## Exercise requirements
From the opening line of the records through the line bearing "none -> cyan plate J13:L13 level 1", set down every line exactly.

## Input material

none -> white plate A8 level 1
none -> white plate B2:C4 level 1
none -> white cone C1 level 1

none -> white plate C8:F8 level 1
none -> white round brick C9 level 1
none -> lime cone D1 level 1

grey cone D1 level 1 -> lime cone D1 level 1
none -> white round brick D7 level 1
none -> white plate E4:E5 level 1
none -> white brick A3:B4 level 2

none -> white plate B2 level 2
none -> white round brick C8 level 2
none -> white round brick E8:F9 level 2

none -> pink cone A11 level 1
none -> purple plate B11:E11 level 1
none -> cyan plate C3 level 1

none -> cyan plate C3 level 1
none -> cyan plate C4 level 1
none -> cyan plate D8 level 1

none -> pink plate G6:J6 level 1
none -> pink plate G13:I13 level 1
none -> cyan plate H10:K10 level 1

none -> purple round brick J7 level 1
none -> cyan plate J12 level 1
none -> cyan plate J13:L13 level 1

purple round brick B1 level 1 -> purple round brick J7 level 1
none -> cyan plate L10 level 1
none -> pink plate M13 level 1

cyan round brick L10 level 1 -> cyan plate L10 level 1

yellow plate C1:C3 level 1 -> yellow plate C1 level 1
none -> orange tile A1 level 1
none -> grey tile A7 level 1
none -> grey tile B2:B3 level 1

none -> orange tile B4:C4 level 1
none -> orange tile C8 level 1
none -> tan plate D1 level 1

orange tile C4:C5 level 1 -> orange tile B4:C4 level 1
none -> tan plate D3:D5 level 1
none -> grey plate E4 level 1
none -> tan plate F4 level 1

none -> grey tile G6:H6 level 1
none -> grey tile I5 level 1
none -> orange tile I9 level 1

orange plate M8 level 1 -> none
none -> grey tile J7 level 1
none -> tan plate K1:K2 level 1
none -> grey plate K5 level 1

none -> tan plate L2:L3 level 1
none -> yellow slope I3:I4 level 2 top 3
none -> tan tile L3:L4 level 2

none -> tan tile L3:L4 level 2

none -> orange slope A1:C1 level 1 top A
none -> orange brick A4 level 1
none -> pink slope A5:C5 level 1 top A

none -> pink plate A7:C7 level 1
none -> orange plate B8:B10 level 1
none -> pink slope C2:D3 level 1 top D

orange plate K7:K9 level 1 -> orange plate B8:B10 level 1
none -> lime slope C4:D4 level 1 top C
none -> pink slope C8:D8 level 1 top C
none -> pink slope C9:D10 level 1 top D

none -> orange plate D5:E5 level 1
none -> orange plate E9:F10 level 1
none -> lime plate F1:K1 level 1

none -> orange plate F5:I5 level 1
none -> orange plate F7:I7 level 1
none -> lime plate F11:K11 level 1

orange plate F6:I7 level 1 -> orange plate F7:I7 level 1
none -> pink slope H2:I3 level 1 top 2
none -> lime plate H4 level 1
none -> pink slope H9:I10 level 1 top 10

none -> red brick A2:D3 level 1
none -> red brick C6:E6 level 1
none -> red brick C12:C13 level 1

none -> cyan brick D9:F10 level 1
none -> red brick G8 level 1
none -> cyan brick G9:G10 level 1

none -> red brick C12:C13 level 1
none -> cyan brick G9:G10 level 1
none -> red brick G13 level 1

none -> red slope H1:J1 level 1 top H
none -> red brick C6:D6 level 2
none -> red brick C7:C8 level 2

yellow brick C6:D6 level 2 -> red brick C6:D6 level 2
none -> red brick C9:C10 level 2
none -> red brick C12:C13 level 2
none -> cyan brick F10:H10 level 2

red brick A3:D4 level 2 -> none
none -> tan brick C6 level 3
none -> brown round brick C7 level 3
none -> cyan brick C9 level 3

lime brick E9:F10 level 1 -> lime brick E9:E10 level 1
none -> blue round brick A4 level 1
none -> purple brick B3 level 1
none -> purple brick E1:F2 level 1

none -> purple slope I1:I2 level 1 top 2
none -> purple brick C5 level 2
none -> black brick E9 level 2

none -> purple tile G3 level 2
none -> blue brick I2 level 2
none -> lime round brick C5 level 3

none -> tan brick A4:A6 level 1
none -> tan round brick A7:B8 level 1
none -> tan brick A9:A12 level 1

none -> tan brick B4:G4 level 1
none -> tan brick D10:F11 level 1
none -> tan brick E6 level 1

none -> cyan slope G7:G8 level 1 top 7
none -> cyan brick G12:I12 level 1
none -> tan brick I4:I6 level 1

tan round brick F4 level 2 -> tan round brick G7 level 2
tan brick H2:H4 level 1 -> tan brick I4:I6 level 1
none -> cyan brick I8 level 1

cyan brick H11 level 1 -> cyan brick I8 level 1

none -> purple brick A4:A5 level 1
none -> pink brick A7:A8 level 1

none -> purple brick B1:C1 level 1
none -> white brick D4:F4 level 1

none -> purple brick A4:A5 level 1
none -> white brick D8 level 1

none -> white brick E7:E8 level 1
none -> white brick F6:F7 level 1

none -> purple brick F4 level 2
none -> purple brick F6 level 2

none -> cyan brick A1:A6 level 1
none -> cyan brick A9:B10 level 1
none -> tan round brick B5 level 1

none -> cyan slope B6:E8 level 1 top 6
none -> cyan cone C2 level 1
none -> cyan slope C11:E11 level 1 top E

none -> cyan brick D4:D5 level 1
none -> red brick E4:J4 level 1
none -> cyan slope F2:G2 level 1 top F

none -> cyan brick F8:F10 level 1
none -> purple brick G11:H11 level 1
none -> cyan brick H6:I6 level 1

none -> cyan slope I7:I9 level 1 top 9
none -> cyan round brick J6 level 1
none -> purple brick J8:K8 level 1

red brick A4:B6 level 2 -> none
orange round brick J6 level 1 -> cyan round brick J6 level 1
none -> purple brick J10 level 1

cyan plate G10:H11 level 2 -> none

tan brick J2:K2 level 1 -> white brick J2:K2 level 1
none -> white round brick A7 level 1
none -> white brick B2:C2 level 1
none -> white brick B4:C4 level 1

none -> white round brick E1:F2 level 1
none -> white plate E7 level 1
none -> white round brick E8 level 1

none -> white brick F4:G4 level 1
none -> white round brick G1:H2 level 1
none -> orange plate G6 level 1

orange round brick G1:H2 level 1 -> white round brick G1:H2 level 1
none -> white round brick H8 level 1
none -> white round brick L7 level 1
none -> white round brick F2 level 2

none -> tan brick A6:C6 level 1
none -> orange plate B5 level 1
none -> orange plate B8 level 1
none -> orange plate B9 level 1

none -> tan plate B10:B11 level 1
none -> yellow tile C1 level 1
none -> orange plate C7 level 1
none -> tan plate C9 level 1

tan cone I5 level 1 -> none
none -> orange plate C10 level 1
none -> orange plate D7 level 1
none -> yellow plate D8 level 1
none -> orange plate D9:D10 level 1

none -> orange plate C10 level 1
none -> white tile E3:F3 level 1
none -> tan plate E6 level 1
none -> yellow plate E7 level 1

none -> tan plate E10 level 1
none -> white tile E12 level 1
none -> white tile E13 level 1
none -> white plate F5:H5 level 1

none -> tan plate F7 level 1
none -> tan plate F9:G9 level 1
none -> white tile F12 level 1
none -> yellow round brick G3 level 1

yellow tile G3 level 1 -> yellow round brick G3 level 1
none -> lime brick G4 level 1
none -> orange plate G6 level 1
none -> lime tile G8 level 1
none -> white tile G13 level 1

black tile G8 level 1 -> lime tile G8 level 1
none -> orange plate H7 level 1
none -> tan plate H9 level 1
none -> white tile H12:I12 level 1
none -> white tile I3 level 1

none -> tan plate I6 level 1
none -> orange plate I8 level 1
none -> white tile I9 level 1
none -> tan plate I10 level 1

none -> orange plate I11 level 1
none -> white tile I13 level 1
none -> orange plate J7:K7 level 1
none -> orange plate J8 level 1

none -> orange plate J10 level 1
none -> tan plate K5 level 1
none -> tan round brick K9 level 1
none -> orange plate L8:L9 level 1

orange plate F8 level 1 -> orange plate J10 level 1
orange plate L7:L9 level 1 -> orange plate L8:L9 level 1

## Answer area
none -> white plate A8 level 1
none -> white plate B2:C4 level 1
none -> white cone C1 level 1

none -> white plate C8:F8 level 1
none -> white round brick C9 level 1
none -> lime cone D1 level 1

grey cone D1 level 1 -> lime cone D1 level 1
none -> white round brick D7 level 1
none -> white plate E4:E5 level 1
none -> white brick A3:B4 level 2

none -> white plate B2 level 2
none -> white round brick C8 level 2
none -> white round brick E8:F9 level 2

none -> pink cone A11 level 1
none -> purple plate B11:E11 level 1
none -> cyan plate C3 level 1

none -> cyan plate C3 level 1
none -> cyan plate C4 level 1
none -> cyan plate D8 level 1

none -> pink plate G6:J6 level 1
none -> pink plate G13:I13 level 1
none -> cyan plate H10:K10 level 1

none -> purple round brick J7 level 1
none -> cyan plate J12 level 1
none -> cyan plate J13:L13 level 1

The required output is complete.